Assigned task. Filter the entries beneath this task, copying only the lines that hold the word "BUSY".
○ ○ ○ ○
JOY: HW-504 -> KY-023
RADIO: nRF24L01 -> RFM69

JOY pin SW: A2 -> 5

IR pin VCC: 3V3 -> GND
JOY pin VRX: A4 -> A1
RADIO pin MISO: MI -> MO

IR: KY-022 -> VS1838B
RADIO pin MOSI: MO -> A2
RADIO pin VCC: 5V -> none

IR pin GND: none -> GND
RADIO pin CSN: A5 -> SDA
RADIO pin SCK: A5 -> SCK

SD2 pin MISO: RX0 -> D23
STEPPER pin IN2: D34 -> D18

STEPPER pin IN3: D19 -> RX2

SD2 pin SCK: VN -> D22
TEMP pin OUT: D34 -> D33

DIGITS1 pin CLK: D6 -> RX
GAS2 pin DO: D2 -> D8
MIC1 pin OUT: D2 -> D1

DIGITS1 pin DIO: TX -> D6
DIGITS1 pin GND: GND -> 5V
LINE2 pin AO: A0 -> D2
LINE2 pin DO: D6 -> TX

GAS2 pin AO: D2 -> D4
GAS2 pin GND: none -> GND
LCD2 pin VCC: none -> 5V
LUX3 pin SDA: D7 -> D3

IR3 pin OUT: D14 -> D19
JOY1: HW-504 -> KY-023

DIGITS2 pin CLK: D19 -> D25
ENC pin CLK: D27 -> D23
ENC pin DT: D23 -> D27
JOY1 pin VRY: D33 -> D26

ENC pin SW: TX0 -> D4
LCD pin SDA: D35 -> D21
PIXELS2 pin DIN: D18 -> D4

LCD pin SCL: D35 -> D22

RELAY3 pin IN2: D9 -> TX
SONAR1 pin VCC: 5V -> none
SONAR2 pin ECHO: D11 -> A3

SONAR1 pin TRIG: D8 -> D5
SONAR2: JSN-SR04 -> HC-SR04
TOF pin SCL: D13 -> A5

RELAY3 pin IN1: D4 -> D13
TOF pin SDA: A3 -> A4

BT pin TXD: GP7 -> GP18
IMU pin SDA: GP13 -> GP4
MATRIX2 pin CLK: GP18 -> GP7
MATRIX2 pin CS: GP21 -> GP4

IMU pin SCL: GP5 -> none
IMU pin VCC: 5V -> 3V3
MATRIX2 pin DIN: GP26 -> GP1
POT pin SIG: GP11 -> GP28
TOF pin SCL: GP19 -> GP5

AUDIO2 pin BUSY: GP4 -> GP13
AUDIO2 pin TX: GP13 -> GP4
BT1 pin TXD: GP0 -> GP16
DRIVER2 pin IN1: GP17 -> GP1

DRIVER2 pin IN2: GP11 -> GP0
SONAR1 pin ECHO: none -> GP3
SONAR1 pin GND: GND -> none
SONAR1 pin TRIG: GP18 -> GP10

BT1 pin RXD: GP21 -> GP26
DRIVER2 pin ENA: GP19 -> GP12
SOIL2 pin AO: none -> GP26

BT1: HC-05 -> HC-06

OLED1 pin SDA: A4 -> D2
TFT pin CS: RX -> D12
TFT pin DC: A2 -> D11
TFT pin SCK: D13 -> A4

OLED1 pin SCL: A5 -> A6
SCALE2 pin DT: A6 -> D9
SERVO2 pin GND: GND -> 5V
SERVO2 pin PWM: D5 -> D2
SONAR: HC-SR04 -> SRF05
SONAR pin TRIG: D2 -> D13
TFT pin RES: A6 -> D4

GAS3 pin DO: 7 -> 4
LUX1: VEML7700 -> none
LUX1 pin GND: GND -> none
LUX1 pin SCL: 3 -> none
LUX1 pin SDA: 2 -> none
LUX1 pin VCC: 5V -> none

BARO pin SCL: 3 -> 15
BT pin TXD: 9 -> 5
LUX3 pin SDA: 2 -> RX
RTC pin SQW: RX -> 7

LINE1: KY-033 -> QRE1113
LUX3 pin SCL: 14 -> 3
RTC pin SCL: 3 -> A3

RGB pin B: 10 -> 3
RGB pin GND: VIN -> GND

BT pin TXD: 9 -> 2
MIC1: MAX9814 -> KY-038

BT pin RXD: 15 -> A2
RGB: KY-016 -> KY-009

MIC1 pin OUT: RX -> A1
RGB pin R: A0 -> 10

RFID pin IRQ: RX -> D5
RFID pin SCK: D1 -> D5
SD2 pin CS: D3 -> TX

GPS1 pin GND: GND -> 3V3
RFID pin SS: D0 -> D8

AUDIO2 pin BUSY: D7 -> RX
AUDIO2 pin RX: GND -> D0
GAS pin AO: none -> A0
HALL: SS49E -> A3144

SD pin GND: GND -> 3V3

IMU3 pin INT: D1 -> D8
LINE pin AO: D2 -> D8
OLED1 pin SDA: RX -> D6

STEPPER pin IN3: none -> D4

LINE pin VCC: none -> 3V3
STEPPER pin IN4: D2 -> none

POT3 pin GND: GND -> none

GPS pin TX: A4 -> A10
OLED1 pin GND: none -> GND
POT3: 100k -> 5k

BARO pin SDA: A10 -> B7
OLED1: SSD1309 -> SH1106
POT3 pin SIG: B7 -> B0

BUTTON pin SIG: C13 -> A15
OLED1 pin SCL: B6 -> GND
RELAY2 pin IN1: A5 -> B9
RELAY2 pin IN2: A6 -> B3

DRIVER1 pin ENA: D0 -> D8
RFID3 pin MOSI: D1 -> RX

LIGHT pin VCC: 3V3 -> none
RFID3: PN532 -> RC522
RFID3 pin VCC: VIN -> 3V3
○ ○ ○ ○
Exercise answer.
AUDIO2 pin BUSY: GP4 -> GP13
AUDIO2 pin BUSY: D7 -> RX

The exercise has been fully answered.